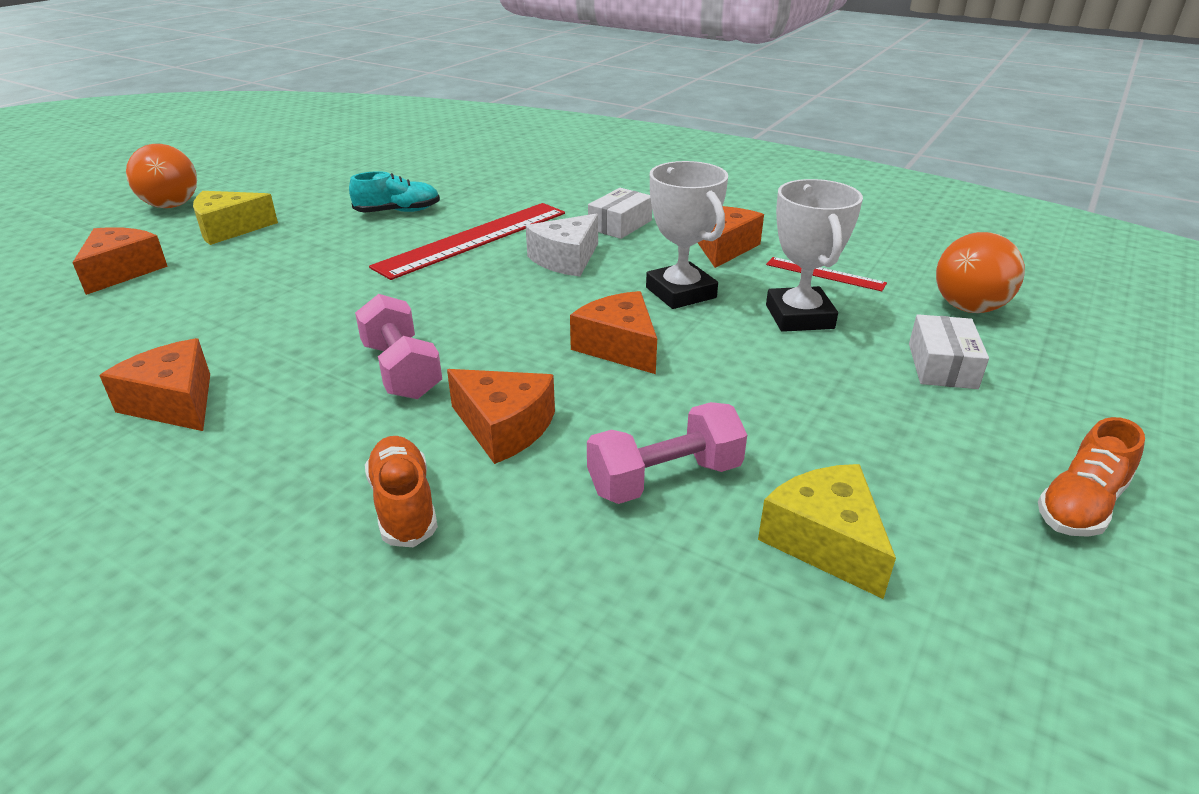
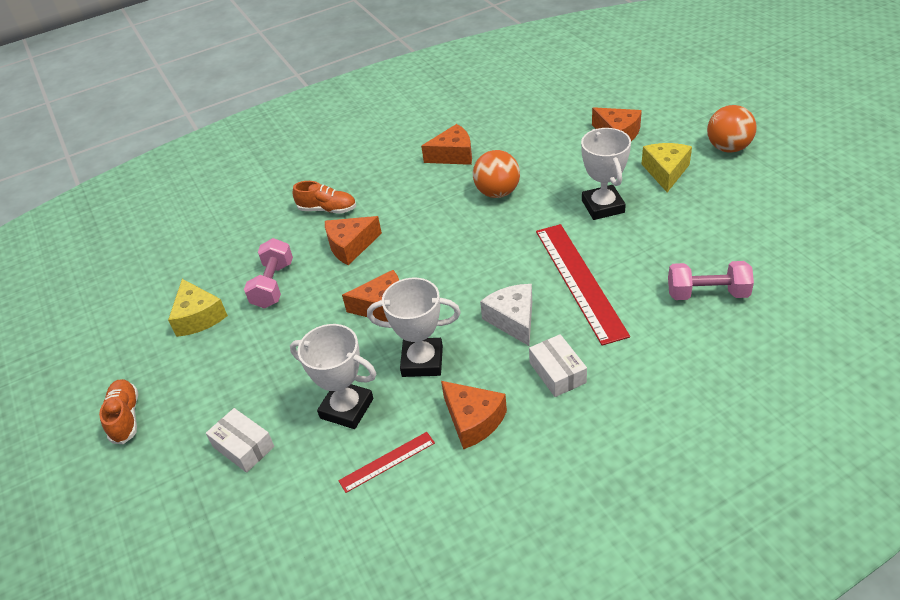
camera: 125 degrees right, 10 degrees up
(318, 251) = (603, 206): none -> white trophy
(398, 212) = (658, 251): turquoise shoe -> none
(402, 370) = (426, 222): pink dumbbell -> pink dumbbell (707, 293)
(825, 541) = (198, 317): yellow cheese -> yellow cheese turned 60 degrees clockwise
(968, 308) = (278, 519): orange ball -> orange ball (497, 192)

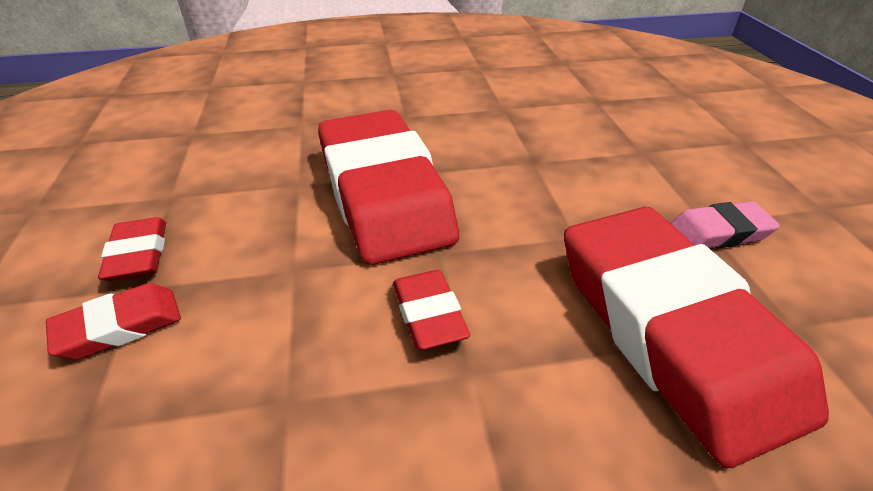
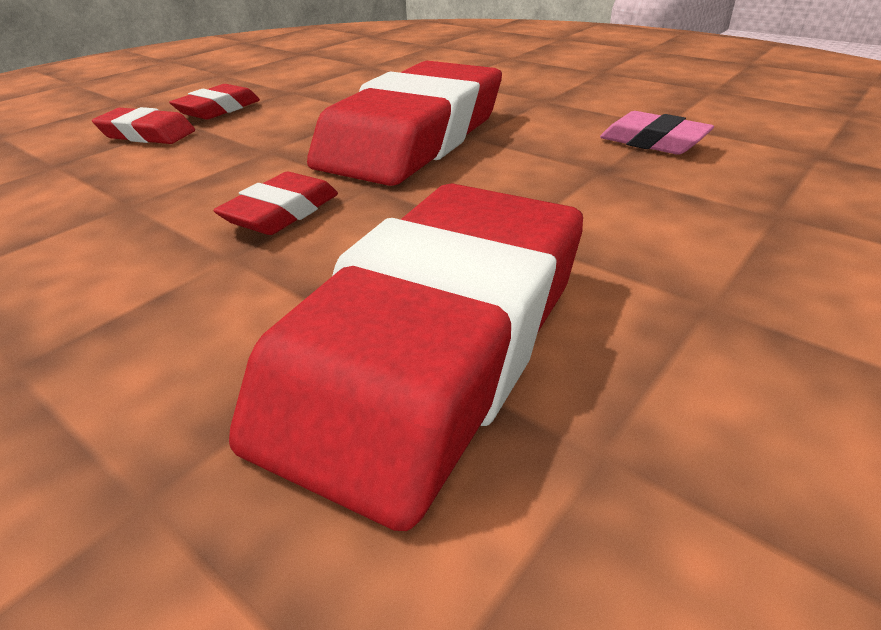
camera: 50 degrees right, 5 degrees down
(719, 232) = (711, 322): pink eraser -> pink eraser (653, 142)

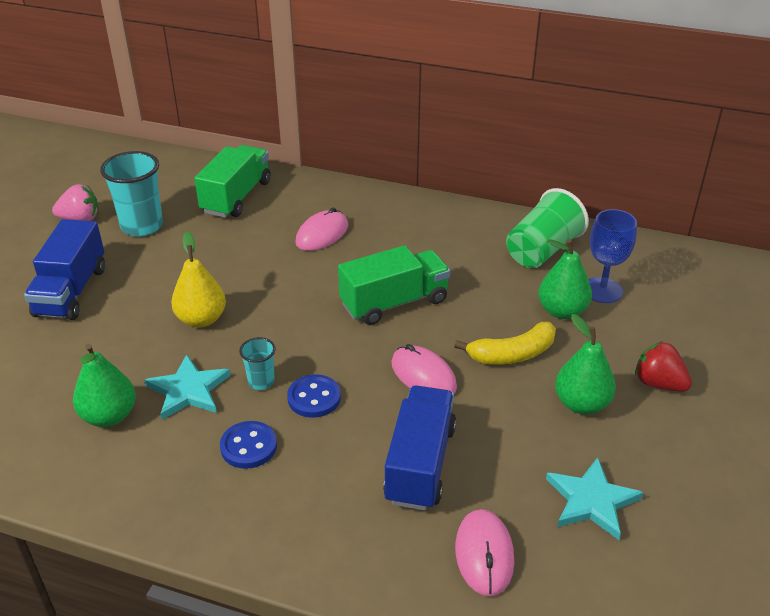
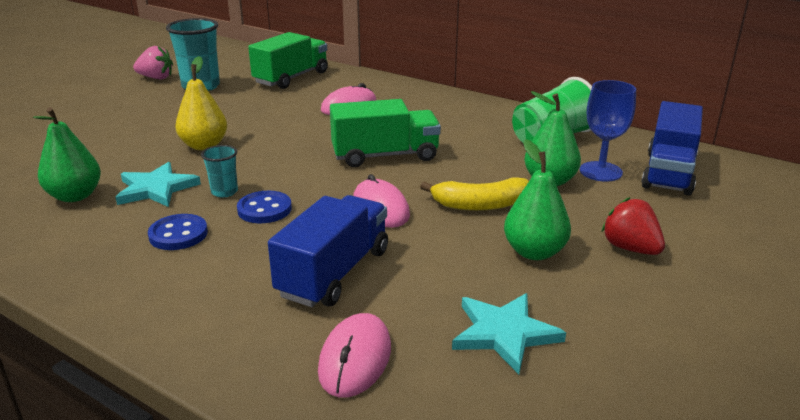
camera: 15 degrees right, 10 degrees down
(71, 291) = (113, 117): blue truck -> blue truck (669, 173)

_WHAT YOU WILL DO:_
Leave the pictures out and output all of the data verbatim.

_ANSWER BELOW:_
camera: 125 degrees right, 10 degrees up
(318, 251) = (603, 206): none -> white trophy
(398, 212) = (658, 251): turquoise shoe -> none
(402, 370) = (426, 222): pink dumbbell -> pink dumbbell (707, 293)
(825, 541) = (198, 317): yellow cheese -> yellow cheese turned 60 degrees clockwise
(968, 308) = (278, 519): orange ball -> orange ball (497, 192)

camera: 50 degrees right, 5 degrees down
(719, 232) = (711, 322): pink eraser -> pink eraser (653, 142)

camera: 15 degrees right, 10 degrees down
(71, 291) = (113, 117): blue truck -> blue truck (669, 173)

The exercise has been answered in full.